- Your objective:
Print the records below verbatim.

(Material for the task Opens)

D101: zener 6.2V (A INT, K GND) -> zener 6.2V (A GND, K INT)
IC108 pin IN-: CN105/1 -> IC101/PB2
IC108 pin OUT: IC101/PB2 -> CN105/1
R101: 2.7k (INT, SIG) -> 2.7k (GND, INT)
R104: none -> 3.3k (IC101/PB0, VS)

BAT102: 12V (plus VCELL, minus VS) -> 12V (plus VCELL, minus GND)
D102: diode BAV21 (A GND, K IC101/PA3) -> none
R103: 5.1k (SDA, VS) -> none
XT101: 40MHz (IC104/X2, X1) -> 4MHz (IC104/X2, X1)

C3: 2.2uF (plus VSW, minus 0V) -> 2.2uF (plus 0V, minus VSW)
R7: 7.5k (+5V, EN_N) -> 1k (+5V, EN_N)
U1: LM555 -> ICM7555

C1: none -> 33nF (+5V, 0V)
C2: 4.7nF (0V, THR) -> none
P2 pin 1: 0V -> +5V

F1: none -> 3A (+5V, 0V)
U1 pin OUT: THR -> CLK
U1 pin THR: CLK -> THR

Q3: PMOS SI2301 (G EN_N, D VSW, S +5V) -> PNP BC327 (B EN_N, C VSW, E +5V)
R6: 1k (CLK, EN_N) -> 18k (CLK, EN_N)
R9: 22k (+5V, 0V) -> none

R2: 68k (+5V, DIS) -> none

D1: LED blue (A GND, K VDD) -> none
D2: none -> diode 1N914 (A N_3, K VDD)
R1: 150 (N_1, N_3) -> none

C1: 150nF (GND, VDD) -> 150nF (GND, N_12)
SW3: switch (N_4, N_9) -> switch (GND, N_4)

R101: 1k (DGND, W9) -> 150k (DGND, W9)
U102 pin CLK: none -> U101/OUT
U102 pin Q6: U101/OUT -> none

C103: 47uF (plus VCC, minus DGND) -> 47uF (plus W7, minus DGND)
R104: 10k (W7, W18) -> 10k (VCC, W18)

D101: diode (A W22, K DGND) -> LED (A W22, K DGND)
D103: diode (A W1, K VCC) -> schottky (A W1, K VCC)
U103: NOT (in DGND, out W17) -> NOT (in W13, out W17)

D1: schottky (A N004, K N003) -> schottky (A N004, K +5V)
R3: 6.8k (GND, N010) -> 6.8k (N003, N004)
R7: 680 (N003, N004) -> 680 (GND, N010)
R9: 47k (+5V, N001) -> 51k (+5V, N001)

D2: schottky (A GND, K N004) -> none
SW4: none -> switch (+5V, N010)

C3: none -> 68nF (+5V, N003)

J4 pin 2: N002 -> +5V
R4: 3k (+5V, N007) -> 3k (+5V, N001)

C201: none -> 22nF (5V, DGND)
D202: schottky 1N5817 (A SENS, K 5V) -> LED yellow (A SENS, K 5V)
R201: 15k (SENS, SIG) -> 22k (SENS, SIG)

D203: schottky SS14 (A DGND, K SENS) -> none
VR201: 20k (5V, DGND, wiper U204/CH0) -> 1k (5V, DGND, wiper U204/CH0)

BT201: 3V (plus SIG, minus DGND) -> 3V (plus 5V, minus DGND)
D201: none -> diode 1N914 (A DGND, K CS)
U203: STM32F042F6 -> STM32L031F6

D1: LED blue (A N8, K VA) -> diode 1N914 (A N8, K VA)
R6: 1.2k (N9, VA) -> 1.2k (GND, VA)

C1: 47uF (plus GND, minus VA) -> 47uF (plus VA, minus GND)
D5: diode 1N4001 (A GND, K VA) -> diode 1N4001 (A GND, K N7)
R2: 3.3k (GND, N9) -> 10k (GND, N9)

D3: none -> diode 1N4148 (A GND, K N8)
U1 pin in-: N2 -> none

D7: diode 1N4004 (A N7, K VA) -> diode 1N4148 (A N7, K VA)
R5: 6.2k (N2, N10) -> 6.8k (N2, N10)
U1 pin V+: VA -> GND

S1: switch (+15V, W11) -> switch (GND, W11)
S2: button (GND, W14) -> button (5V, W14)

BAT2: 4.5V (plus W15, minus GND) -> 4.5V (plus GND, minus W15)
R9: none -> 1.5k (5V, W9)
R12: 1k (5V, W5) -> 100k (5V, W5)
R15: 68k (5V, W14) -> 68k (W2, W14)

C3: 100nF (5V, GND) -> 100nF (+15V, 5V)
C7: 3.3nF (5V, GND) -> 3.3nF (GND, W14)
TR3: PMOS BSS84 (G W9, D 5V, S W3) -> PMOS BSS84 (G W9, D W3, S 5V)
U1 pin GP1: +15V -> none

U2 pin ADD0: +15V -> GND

(Material for the task Closes)

- Result:
D101: zener 6.2V (A INT, K GND) -> zener 6.2V (A GND, K INT)
IC108 pin IN-: CN105/1 -> IC101/PB2
IC108 pin OUT: IC101/PB2 -> CN105/1
R101: 2.7k (INT, SIG) -> 2.7k (GND, INT)
R104: none -> 3.3k (IC101/PB0, VS)

BAT102: 12V (plus VCELL, minus VS) -> 12V (plus VCELL, minus GND)
D102: diode BAV21 (A GND, K IC101/PA3) -> none
R103: 5.1k (SDA, VS) -> none
XT101: 40MHz (IC104/X2, X1) -> 4MHz (IC104/X2, X1)

C3: 2.2uF (plus VSW, minus 0V) -> 2.2uF (plus 0V, minus VSW)
R7: 7.5k (+5V, EN_N) -> 1k (+5V, EN_N)
U1: LM555 -> ICM7555

C1: none -> 33nF (+5V, 0V)
C2: 4.7nF (0V, THR) -> none
P2 pin 1: 0V -> +5V

F1: none -> 3A (+5V, 0V)
U1 pin OUT: THR -> CLK
U1 pin THR: CLK -> THR

Q3: PMOS SI2301 (G EN_N, D VSW, S +5V) -> PNP BC327 (B EN_N, C VSW, E +5V)
R6: 1k (CLK, EN_N) -> 18k (CLK, EN_N)
R9: 22k (+5V, 0V) -> none

R2: 68k (+5V, DIS) -> none

D1: LED blue (A GND, K VDD) -> none
D2: none -> diode 1N914 (A N_3, K VDD)
R1: 150 (N_1, N_3) -> none

C1: 150nF (GND, VDD) -> 150nF (GND, N_12)
SW3: switch (N_4, N_9) -> switch (GND, N_4)

R101: 1k (DGND, W9) -> 150k (DGND, W9)
U102 pin CLK: none -> U101/OUT
U102 pin Q6: U101/OUT -> none

C103: 47uF (plus VCC, minus DGND) -> 47uF (plus W7, minus DGND)
R104: 10k (W7, W18) -> 10k (VCC, W18)

D101: diode (A W22, K DGND) -> LED (A W22, K DGND)
D103: diode (A W1, K VCC) -> schottky (A W1, K VCC)
U103: NOT (in DGND, out W17) -> NOT (in W13, out W17)

D1: schottky (A N004, K N003) -> schottky (A N004, K +5V)
R3: 6.8k (GND, N010) -> 6.8k (N003, N004)
R7: 680 (N003, N004) -> 680 (GND, N010)
R9: 47k (+5V, N001) -> 51k (+5V, N001)

D2: schottky (A GND, K N004) -> none
SW4: none -> switch (+5V, N010)

C3: none -> 68nF (+5V, N003)

J4 pin 2: N002 -> +5V
R4: 3k (+5V, N007) -> 3k (+5V, N001)

C201: none -> 22nF (5V, DGND)
D202: schottky 1N5817 (A SENS, K 5V) -> LED yellow (A SENS, K 5V)
R201: 15k (SENS, SIG) -> 22k (SENS, SIG)

D203: schottky SS14 (A DGND, K SENS) -> none
VR201: 20k (5V, DGND, wiper U204/CH0) -> 1k (5V, DGND, wiper U204/CH0)

BT201: 3V (plus SIG, minus DGND) -> 3V (plus 5V, minus DGND)
D201: none -> diode 1N914 (A DGND, K CS)
U203: STM32F042F6 -> STM32L031F6

D1: LED blue (A N8, K VA) -> diode 1N914 (A N8, K VA)
R6: 1.2k (N9, VA) -> 1.2k (GND, VA)

C1: 47uF (plus GND, minus VA) -> 47uF (plus VA, minus GND)
D5: diode 1N4001 (A GND, K VA) -> diode 1N4001 (A GND, K N7)
R2: 3.3k (GND, N9) -> 10k (GND, N9)

D3: none -> diode 1N4148 (A GND, K N8)
U1 pin in-: N2 -> none

D7: diode 1N4004 (A N7, K VA) -> diode 1N4148 (A N7, K VA)
R5: 6.2k (N2, N10) -> 6.8k (N2, N10)
U1 pin V+: VA -> GND

S1: switch (+15V, W11) -> switch (GND, W11)
S2: button (GND, W14) -> button (5V, W14)

BAT2: 4.5V (plus W15, minus GND) -> 4.5V (plus GND, minus W15)
R9: none -> 1.5k (5V, W9)
R12: 1k (5V, W5) -> 100k (5V, W5)
R15: 68k (5V, W14) -> 68k (W2, W14)

C3: 100nF (5V, GND) -> 100nF (+15V, 5V)
C7: 3.3nF (5V, GND) -> 3.3nF (GND, W14)
TR3: PMOS BSS84 (G W9, D 5V, S W3) -> PMOS BSS84 (G W9, D W3, S 5V)
U1 pin GP1: +15V -> none

U2 pin ADD0: +15V -> GND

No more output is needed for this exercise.